___ Extracted records ___
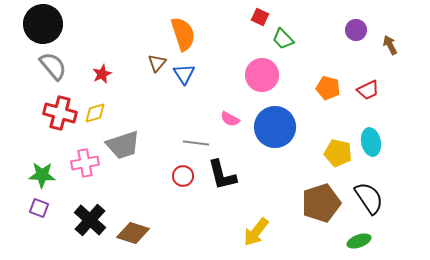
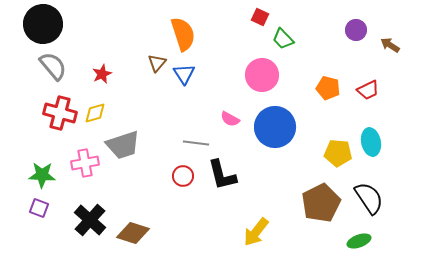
brown arrow: rotated 30 degrees counterclockwise
yellow pentagon: rotated 8 degrees counterclockwise
brown pentagon: rotated 9 degrees counterclockwise
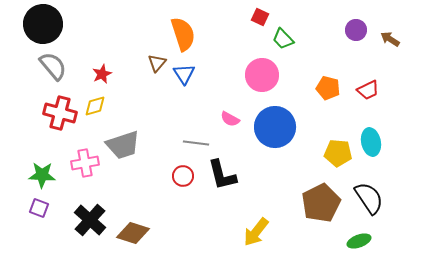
brown arrow: moved 6 px up
yellow diamond: moved 7 px up
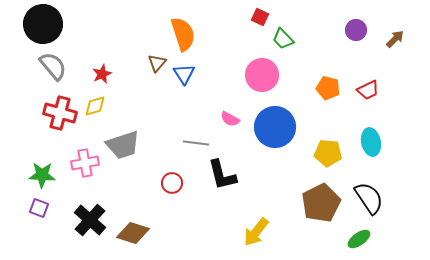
brown arrow: moved 5 px right; rotated 102 degrees clockwise
yellow pentagon: moved 10 px left
red circle: moved 11 px left, 7 px down
green ellipse: moved 2 px up; rotated 15 degrees counterclockwise
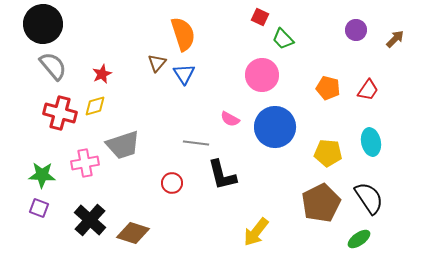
red trapezoid: rotated 30 degrees counterclockwise
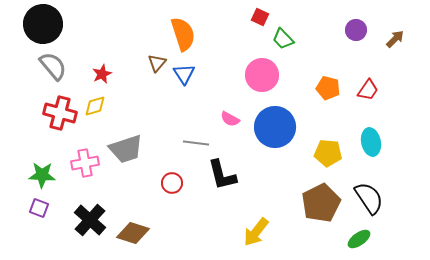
gray trapezoid: moved 3 px right, 4 px down
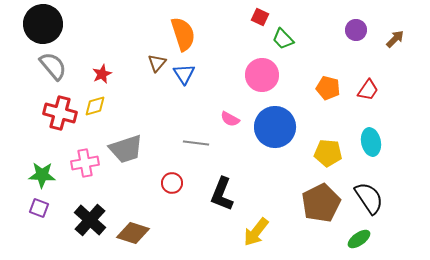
black L-shape: moved 19 px down; rotated 36 degrees clockwise
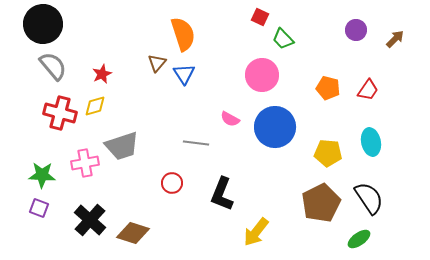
gray trapezoid: moved 4 px left, 3 px up
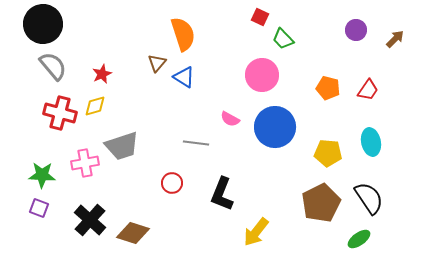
blue triangle: moved 3 px down; rotated 25 degrees counterclockwise
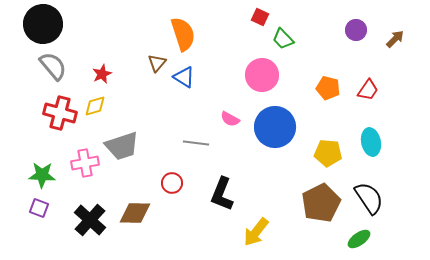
brown diamond: moved 2 px right, 20 px up; rotated 16 degrees counterclockwise
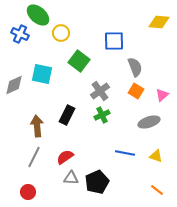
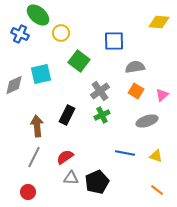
gray semicircle: rotated 78 degrees counterclockwise
cyan square: moved 1 px left; rotated 25 degrees counterclockwise
gray ellipse: moved 2 px left, 1 px up
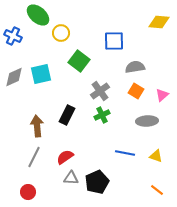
blue cross: moved 7 px left, 2 px down
gray diamond: moved 8 px up
gray ellipse: rotated 15 degrees clockwise
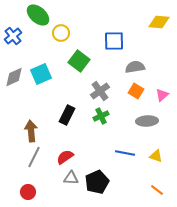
blue cross: rotated 24 degrees clockwise
cyan square: rotated 10 degrees counterclockwise
green cross: moved 1 px left, 1 px down
brown arrow: moved 6 px left, 5 px down
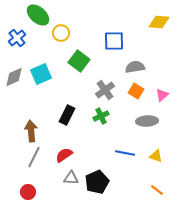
blue cross: moved 4 px right, 2 px down
gray cross: moved 5 px right, 1 px up
red semicircle: moved 1 px left, 2 px up
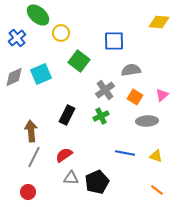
gray semicircle: moved 4 px left, 3 px down
orange square: moved 1 px left, 6 px down
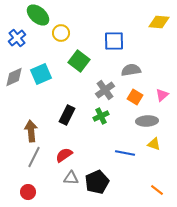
yellow triangle: moved 2 px left, 12 px up
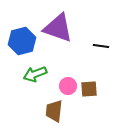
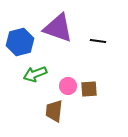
blue hexagon: moved 2 px left, 1 px down
black line: moved 3 px left, 5 px up
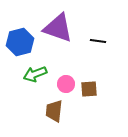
pink circle: moved 2 px left, 2 px up
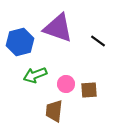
black line: rotated 28 degrees clockwise
green arrow: moved 1 px down
brown square: moved 1 px down
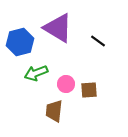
purple triangle: rotated 12 degrees clockwise
green arrow: moved 1 px right, 2 px up
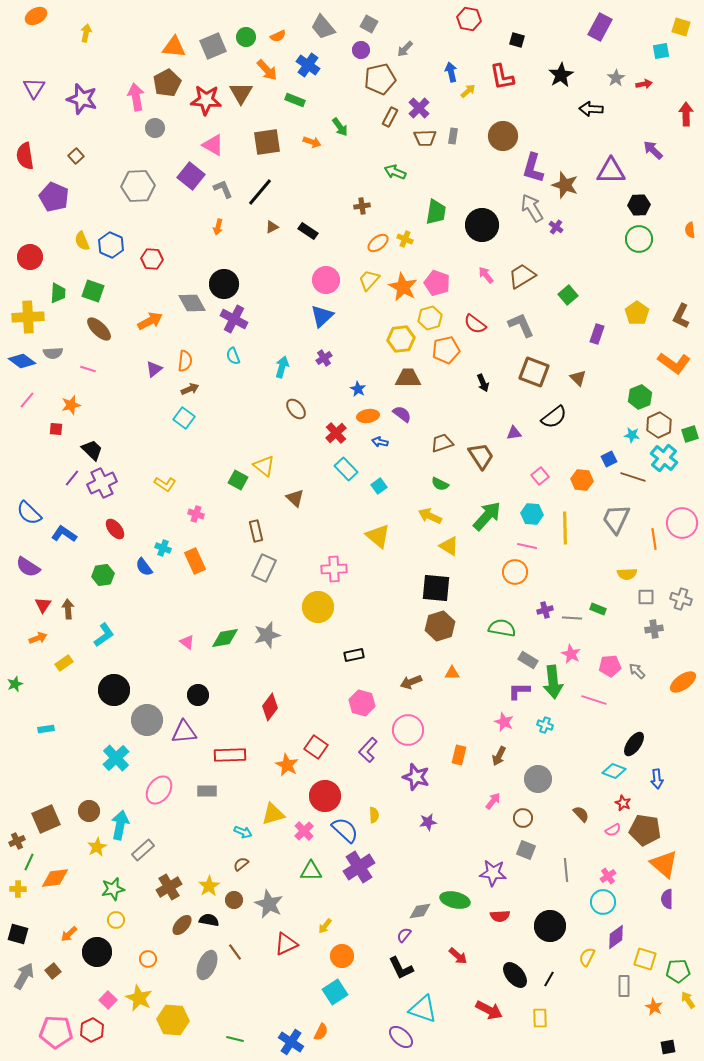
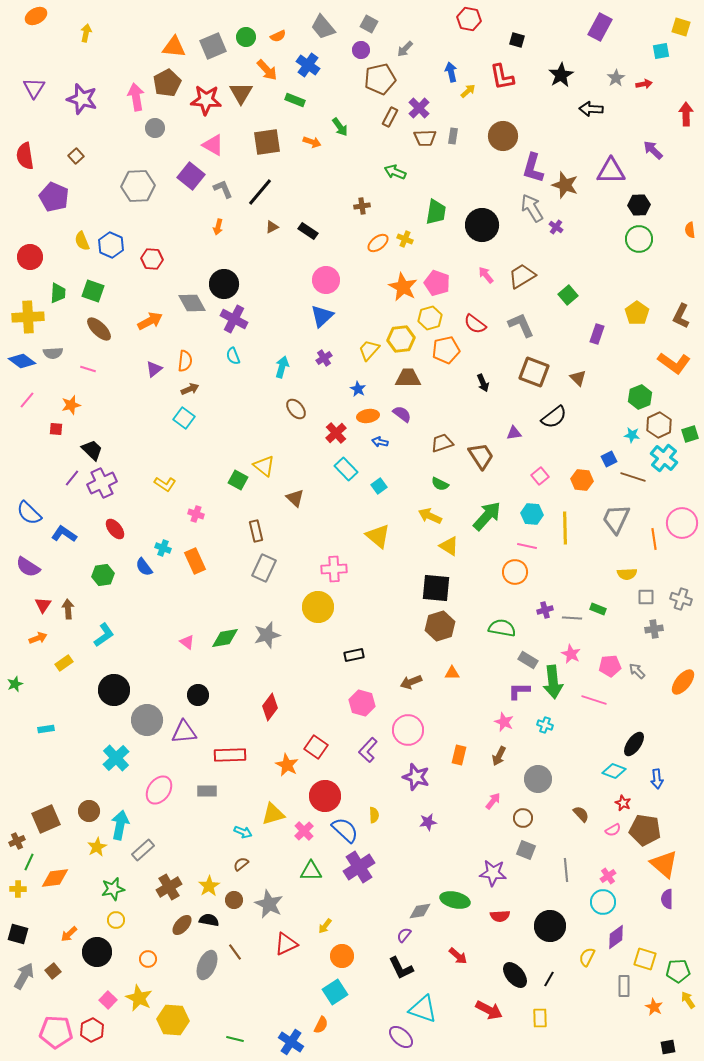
yellow trapezoid at (369, 280): moved 70 px down
orange ellipse at (683, 682): rotated 16 degrees counterclockwise
orange semicircle at (321, 1032): moved 7 px up
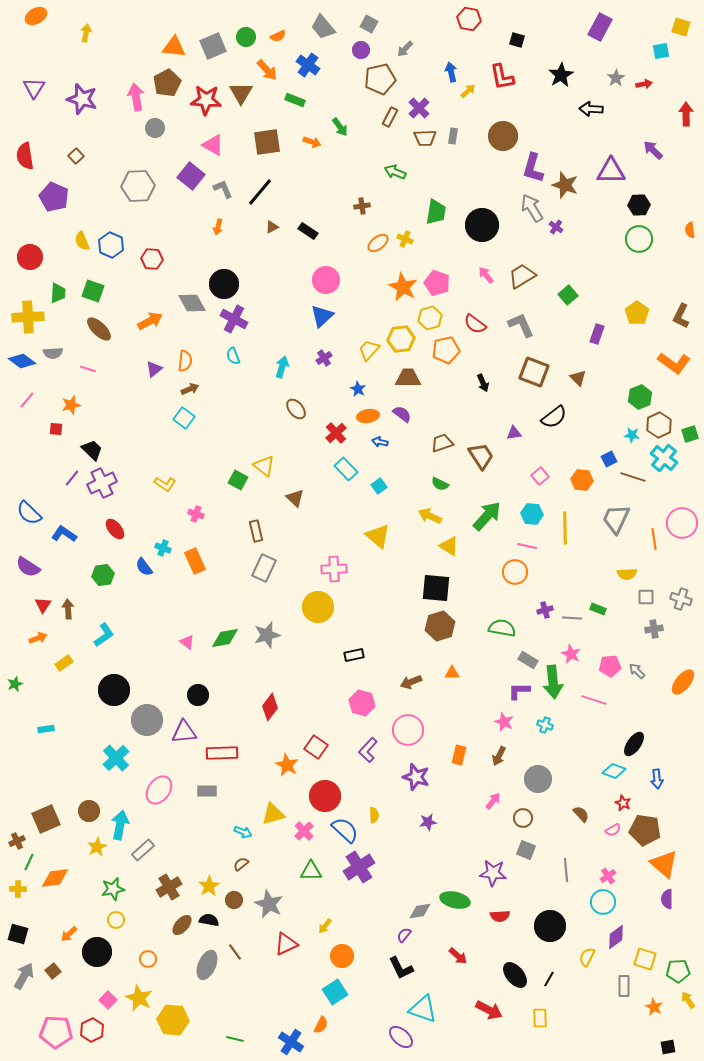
red rectangle at (230, 755): moved 8 px left, 2 px up
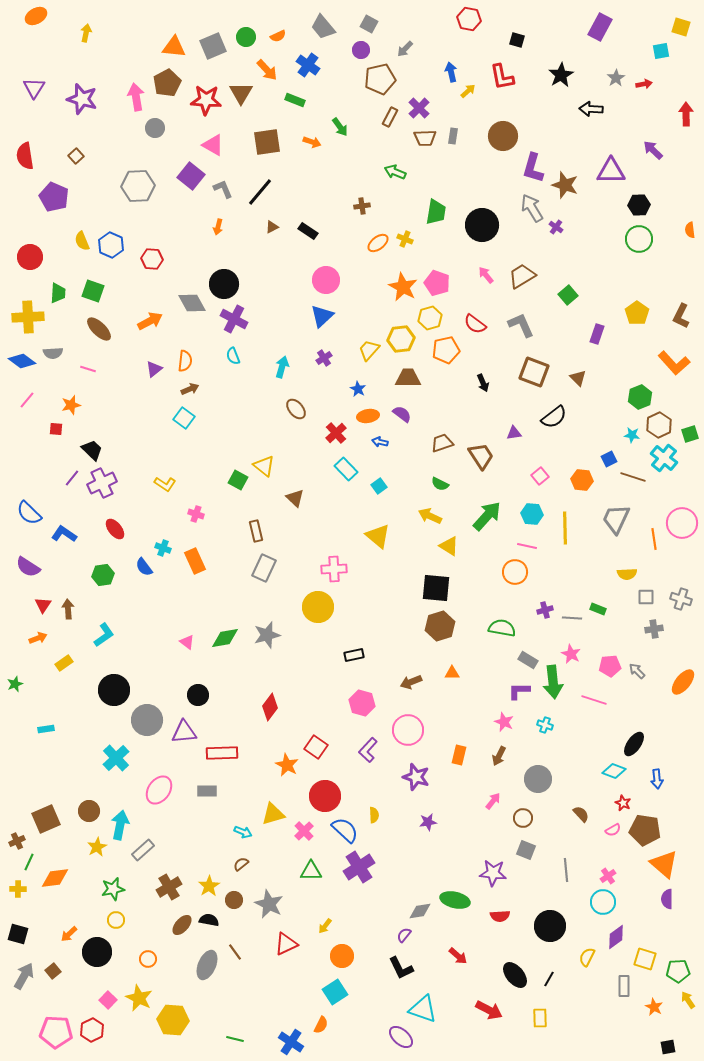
orange L-shape at (674, 363): rotated 12 degrees clockwise
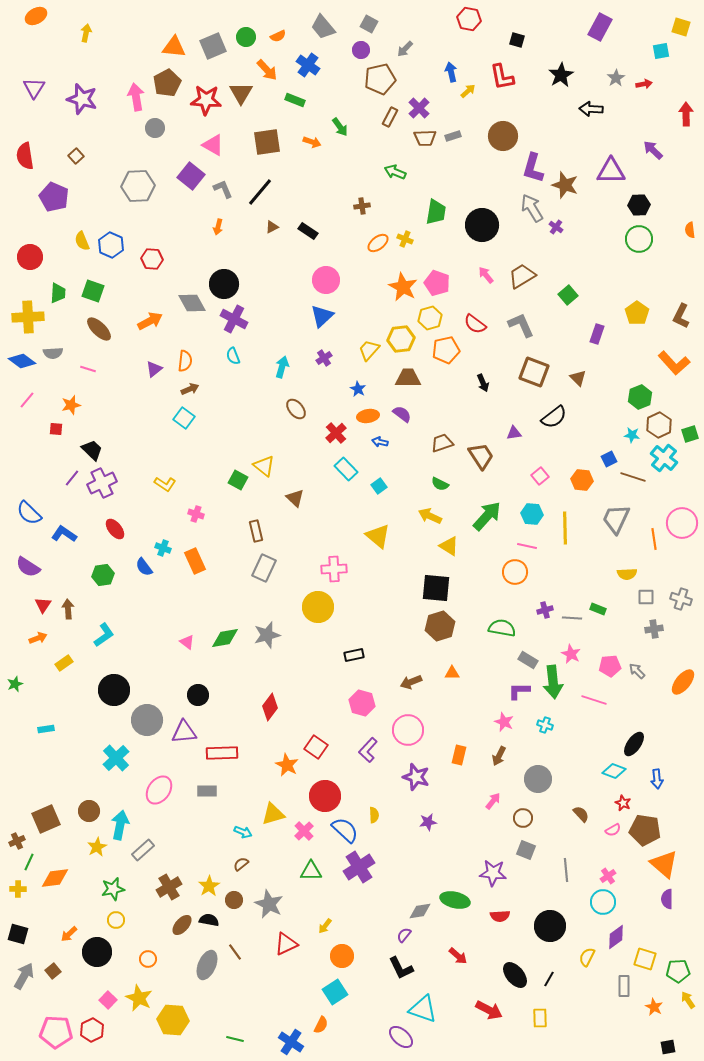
gray rectangle at (453, 136): rotated 63 degrees clockwise
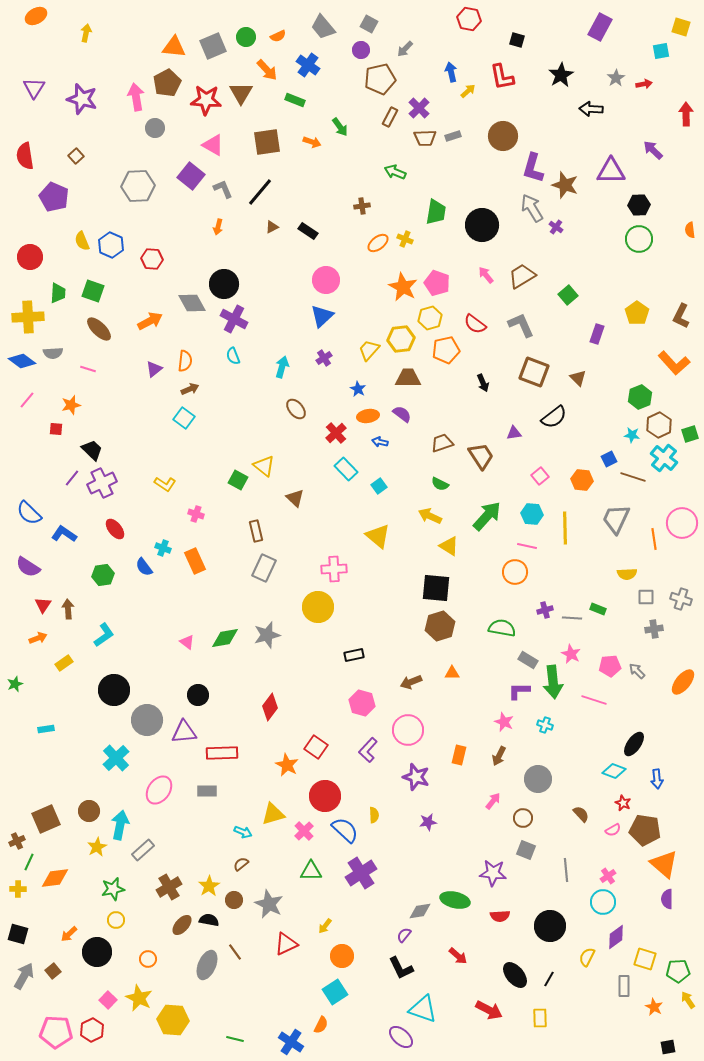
purple cross at (359, 867): moved 2 px right, 6 px down
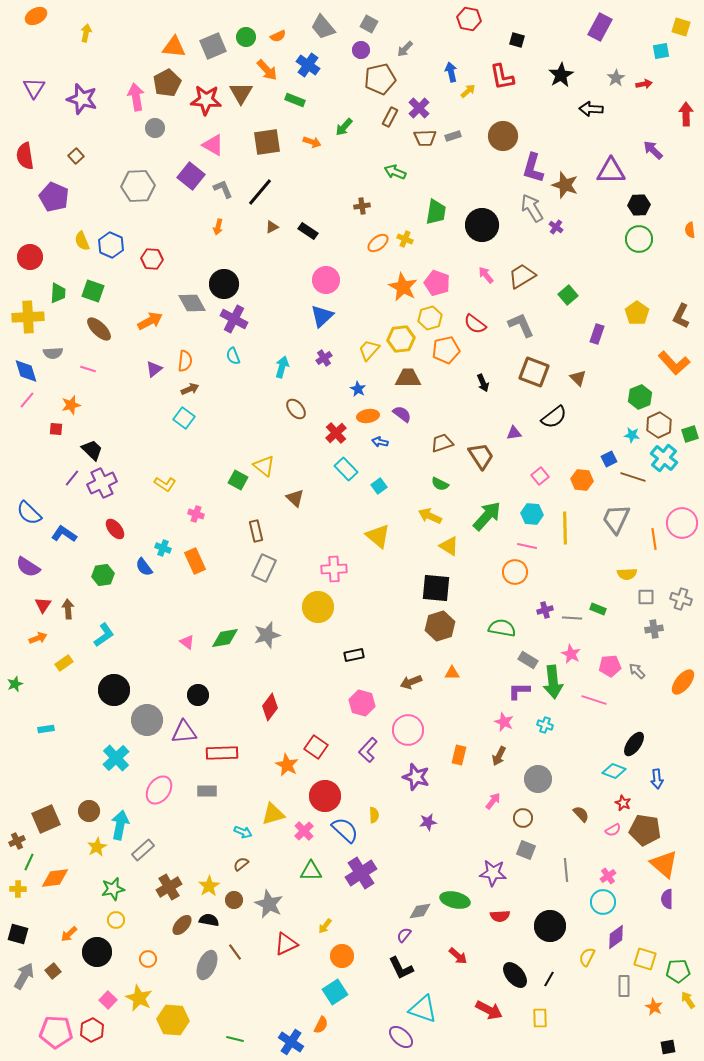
green arrow at (340, 127): moved 4 px right; rotated 78 degrees clockwise
blue diamond at (22, 361): moved 4 px right, 10 px down; rotated 36 degrees clockwise
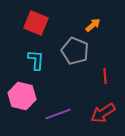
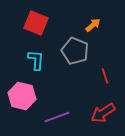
red line: rotated 14 degrees counterclockwise
purple line: moved 1 px left, 3 px down
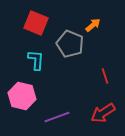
gray pentagon: moved 5 px left, 7 px up
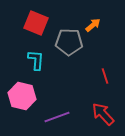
gray pentagon: moved 1 px left, 2 px up; rotated 20 degrees counterclockwise
red arrow: moved 1 px down; rotated 80 degrees clockwise
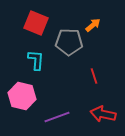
red line: moved 11 px left
red arrow: rotated 35 degrees counterclockwise
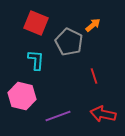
gray pentagon: rotated 24 degrees clockwise
purple line: moved 1 px right, 1 px up
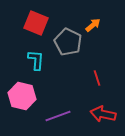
gray pentagon: moved 1 px left
red line: moved 3 px right, 2 px down
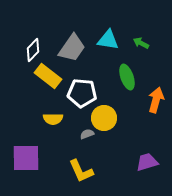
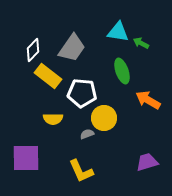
cyan triangle: moved 10 px right, 8 px up
green ellipse: moved 5 px left, 6 px up
orange arrow: moved 8 px left; rotated 75 degrees counterclockwise
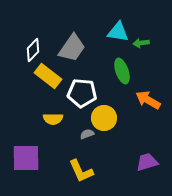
green arrow: rotated 35 degrees counterclockwise
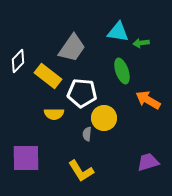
white diamond: moved 15 px left, 11 px down
yellow semicircle: moved 1 px right, 5 px up
gray semicircle: rotated 64 degrees counterclockwise
purple trapezoid: moved 1 px right
yellow L-shape: rotated 8 degrees counterclockwise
___
→ **Task details**
Rename "green arrow" to "green pointer" in the material, starting with the line with "pink circle: moved 2 px left, 2 px up" and going on through the line with "gray pentagon: moved 5 px left, 7 px up", and change nothing else. Leave the picture lines out of your answer.

→ **Result**
pink circle: moved 2 px left, 2 px up
black line: rotated 28 degrees clockwise
green pointer: moved 1 px down
brown square: moved 1 px down
purple triangle: rotated 12 degrees clockwise
green pointer: moved 1 px right, 2 px up
yellow trapezoid at (369, 280): moved 70 px down
orange ellipse at (683, 682): rotated 16 degrees counterclockwise
orange semicircle at (321, 1032): moved 7 px up
red rectangle at (230, 755): moved 8 px left, 2 px up
orange L-shape at (674, 363): rotated 12 degrees clockwise
gray rectangle at (453, 136): rotated 63 degrees clockwise
purple cross at (359, 867): moved 2 px right, 6 px down
green pointer at (340, 127): moved 4 px right; rotated 78 degrees clockwise
blue diamond at (22, 361): moved 4 px right, 10 px down; rotated 36 degrees clockwise
red line: rotated 14 degrees counterclockwise
purple line: moved 1 px left, 3 px down
gray pentagon: moved 5 px left, 7 px up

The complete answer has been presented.